■ STATED GOAL: Copy out the lines of these records word for word, covering every one of them.

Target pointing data

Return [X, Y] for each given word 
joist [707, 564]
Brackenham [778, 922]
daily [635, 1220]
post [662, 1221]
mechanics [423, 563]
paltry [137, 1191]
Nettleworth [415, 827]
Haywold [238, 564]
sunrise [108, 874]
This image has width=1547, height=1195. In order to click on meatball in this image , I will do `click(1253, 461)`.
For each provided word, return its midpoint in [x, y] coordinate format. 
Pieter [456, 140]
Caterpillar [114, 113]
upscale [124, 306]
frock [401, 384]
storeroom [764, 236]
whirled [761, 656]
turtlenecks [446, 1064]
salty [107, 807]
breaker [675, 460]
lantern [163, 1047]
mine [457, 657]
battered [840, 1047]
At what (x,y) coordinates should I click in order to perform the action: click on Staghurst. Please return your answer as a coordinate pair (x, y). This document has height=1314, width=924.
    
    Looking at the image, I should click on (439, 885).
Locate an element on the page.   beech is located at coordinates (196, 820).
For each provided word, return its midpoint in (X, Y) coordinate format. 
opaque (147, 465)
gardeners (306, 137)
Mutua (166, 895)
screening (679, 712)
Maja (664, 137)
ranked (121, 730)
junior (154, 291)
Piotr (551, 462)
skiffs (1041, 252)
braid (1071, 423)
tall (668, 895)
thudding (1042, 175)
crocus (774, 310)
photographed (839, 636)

■ THE OUTPUT:
Return [X, Y] for each given word 
joist [707, 564]
Brackenham [778, 922]
daily [635, 1220]
post [662, 1221]
mechanics [423, 563]
paltry [137, 1191]
Nettleworth [415, 827]
Haywold [238, 564]
sunrise [108, 874]
This image has width=1547, height=1195. In order to click on meatball in this image , I will do `click(1253, 461)`.
For each provided word, return its midpoint in [x, y] coordinate format. 
Pieter [456, 140]
Caterpillar [114, 113]
upscale [124, 306]
frock [401, 384]
storeroom [764, 236]
whirled [761, 656]
turtlenecks [446, 1064]
salty [107, 807]
breaker [675, 460]
lantern [163, 1047]
mine [457, 657]
battered [840, 1047]
At what (x,y) coordinates should I click in order to perform the action: click on Staghurst. Please return your answer as a coordinate pair (x, y). This document has height=1314, width=924.
    
    Looking at the image, I should click on (439, 885).
Locate an element on the page.   beech is located at coordinates (196, 820).
For each provided word, return its midpoint in (X, Y) coordinate format. 
opaque (147, 465)
gardeners (306, 137)
Mutua (166, 895)
screening (679, 712)
Maja (664, 137)
ranked (121, 730)
junior (154, 291)
Piotr (551, 462)
skiffs (1041, 252)
braid (1071, 423)
tall (668, 895)
thudding (1042, 175)
crocus (774, 310)
photographed (839, 636)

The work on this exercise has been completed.